- _Task_:
The expected result is a verbatim repetition of the lines from the start of the entries through the line containing "(212, 421) = (642, 466): yellow", with the pictures removed.

- _Recorded information_:
--- START ---

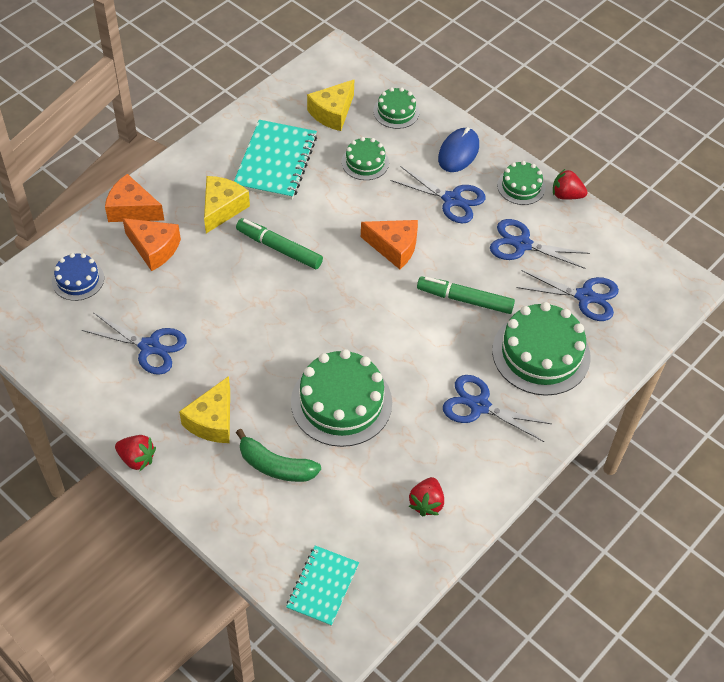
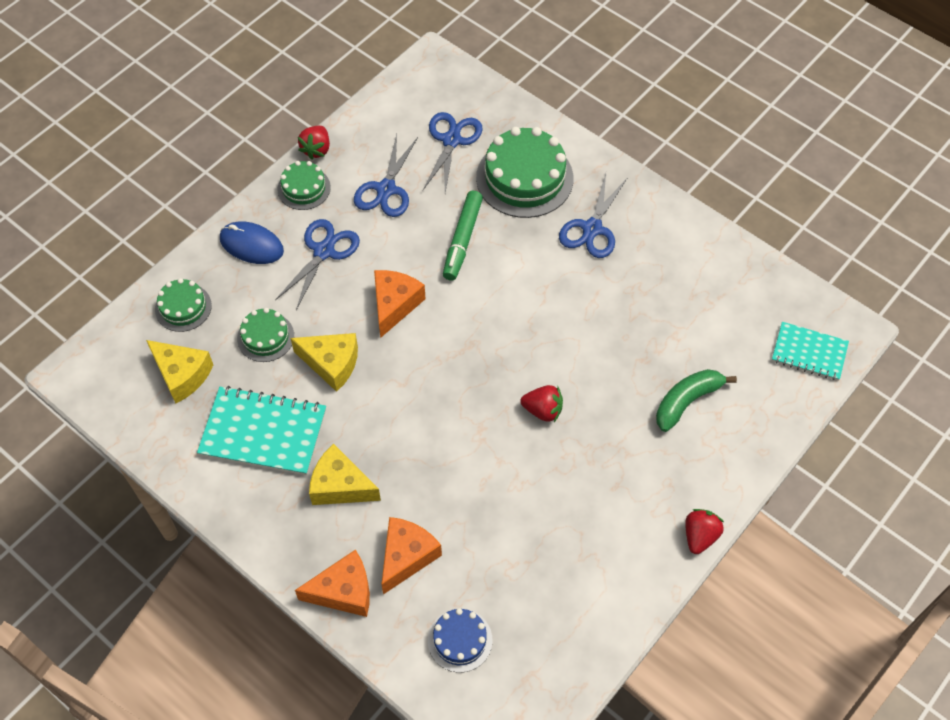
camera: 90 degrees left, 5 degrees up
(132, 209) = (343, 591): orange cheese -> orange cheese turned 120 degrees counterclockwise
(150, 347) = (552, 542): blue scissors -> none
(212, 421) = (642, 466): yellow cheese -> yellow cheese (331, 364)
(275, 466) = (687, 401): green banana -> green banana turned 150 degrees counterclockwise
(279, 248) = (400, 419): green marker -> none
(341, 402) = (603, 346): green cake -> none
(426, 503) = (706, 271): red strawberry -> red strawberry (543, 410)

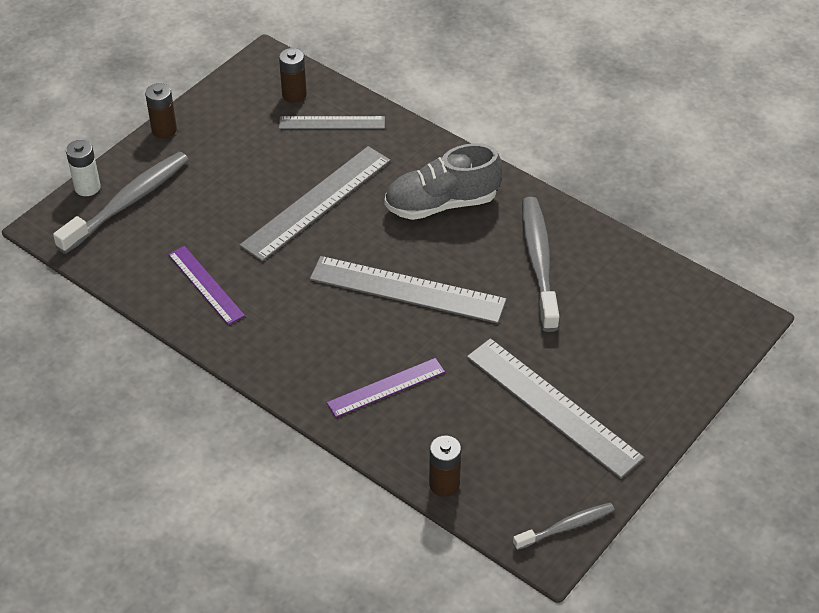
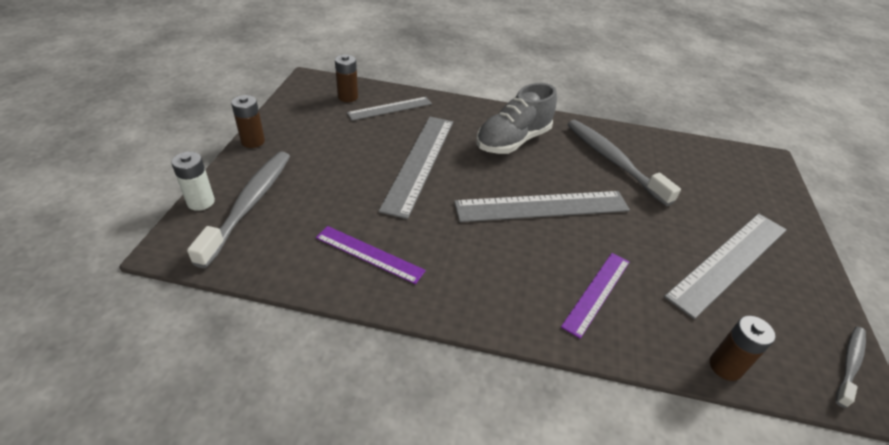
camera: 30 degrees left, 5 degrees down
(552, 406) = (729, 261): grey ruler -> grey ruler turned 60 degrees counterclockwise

--- END ---

- _Reply_:
camera: 90 degrees left, 5 degrees up
(132, 209) = (343, 591): orange cheese -> orange cheese turned 120 degrees counterclockwise
(150, 347) = (552, 542): blue scissors -> none
(212, 421) = (642, 466): yellow cheese -> yellow cheese (331, 364)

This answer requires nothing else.